Instructions for the task: Report back every line in the data that includes the string "orange".

Extracted information:
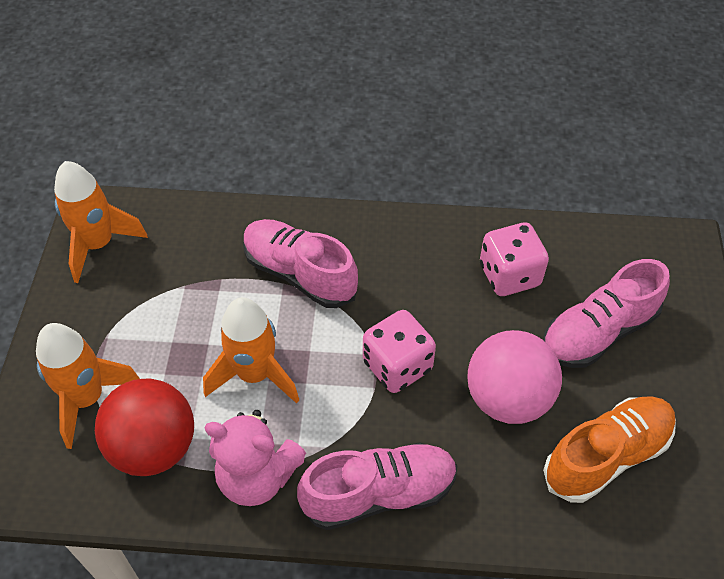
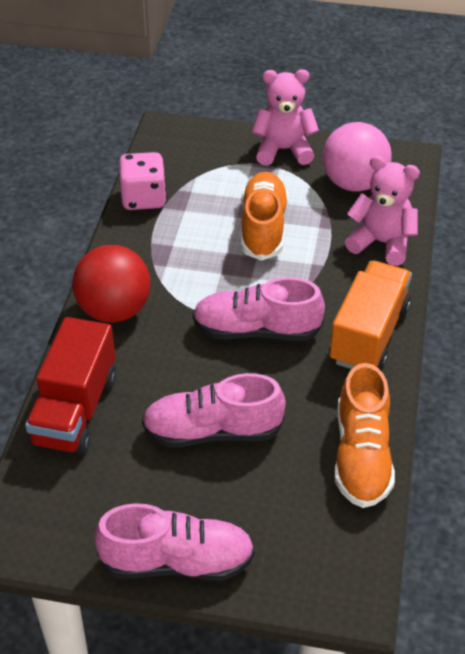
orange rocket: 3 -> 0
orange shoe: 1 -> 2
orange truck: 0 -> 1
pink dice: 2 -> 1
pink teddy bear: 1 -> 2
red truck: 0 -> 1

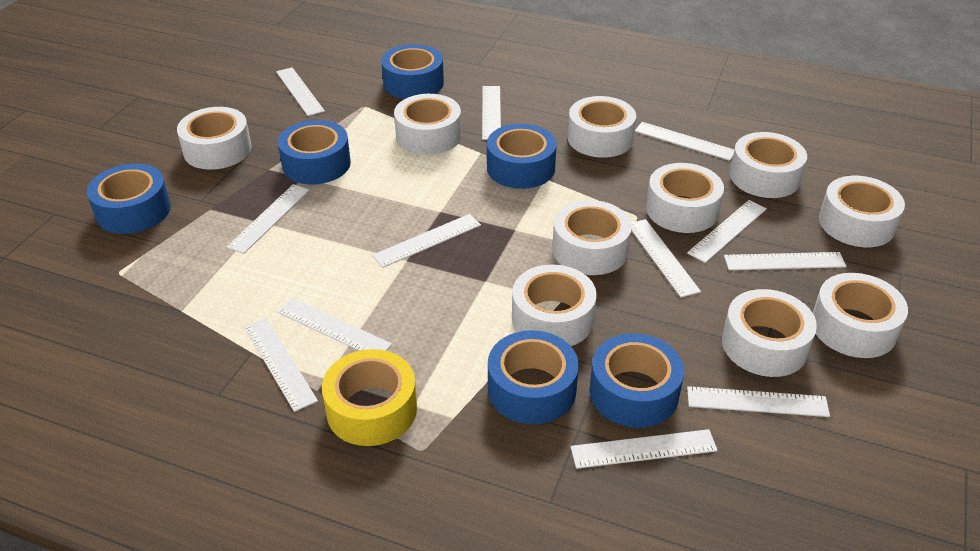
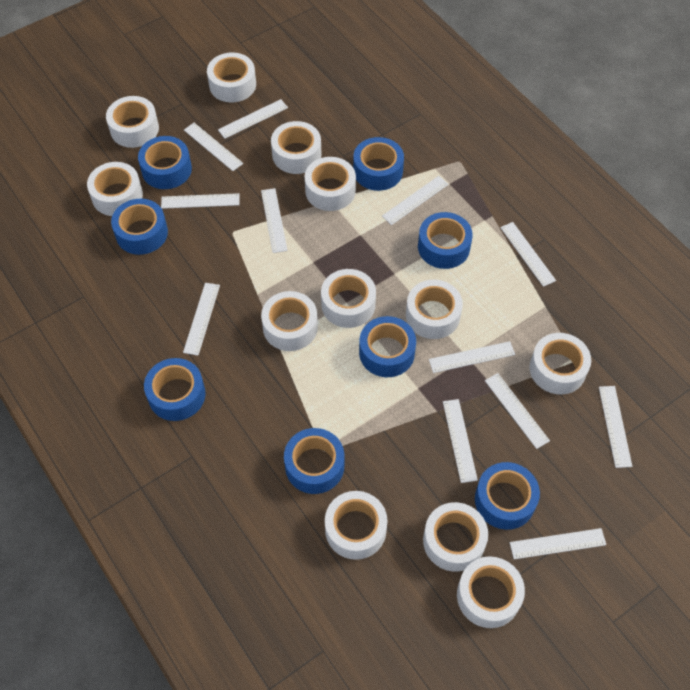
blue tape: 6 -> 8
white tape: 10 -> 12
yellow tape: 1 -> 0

Task output:
orange rocket: 3 -> 0
orange shoe: 1 -> 2
orange truck: 0 -> 1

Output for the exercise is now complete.